● What to produce
Go to the line that includes "turquoise glasses: 2 -> 3" and retype it, then every line after it to the end of the data, adding nothing.

● Data records
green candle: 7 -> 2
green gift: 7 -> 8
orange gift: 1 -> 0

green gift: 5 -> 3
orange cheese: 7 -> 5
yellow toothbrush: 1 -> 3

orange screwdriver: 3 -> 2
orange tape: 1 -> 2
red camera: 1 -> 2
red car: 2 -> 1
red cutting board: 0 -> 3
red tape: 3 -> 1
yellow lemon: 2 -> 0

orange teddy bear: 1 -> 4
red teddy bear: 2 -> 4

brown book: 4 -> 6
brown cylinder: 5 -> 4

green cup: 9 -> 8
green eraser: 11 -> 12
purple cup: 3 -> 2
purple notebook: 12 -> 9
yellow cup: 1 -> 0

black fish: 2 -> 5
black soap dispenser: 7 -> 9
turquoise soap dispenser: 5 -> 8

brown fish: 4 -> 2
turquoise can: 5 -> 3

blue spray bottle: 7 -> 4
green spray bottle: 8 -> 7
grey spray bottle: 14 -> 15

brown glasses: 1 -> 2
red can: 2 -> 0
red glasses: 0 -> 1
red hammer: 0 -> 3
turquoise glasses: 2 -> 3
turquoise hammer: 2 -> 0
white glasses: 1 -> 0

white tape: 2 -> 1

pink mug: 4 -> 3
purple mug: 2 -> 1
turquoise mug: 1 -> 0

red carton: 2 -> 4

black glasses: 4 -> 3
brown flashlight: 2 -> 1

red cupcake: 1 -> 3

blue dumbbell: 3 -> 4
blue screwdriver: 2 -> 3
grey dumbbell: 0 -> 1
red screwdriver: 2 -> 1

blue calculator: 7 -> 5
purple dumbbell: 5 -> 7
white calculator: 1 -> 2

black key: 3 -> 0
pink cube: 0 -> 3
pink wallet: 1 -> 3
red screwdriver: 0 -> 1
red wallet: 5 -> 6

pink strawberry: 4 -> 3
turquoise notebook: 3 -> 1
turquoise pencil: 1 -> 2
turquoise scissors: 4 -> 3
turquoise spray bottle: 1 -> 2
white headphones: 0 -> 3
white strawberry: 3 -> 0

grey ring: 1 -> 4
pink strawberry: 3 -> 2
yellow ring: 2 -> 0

● Answer to the exercise
turquoise glasses: 2 -> 3
turquoise hammer: 2 -> 0
white glasses: 1 -> 0

white tape: 2 -> 1

pink mug: 4 -> 3
purple mug: 2 -> 1
turquoise mug: 1 -> 0

red carton: 2 -> 4

black glasses: 4 -> 3
brown flashlight: 2 -> 1

red cupcake: 1 -> 3

blue dumbbell: 3 -> 4
blue screwdriver: 2 -> 3
grey dumbbell: 0 -> 1
red screwdriver: 2 -> 1

blue calculator: 7 -> 5
purple dumbbell: 5 -> 7
white calculator: 1 -> 2

black key: 3 -> 0
pink cube: 0 -> 3
pink wallet: 1 -> 3
red screwdriver: 0 -> 1
red wallet: 5 -> 6

pink strawberry: 4 -> 3
turquoise notebook: 3 -> 1
turquoise pencil: 1 -> 2
turquoise scissors: 4 -> 3
turquoise spray bottle: 1 -> 2
white headphones: 0 -> 3
white strawberry: 3 -> 0

grey ring: 1 -> 4
pink strawberry: 3 -> 2
yellow ring: 2 -> 0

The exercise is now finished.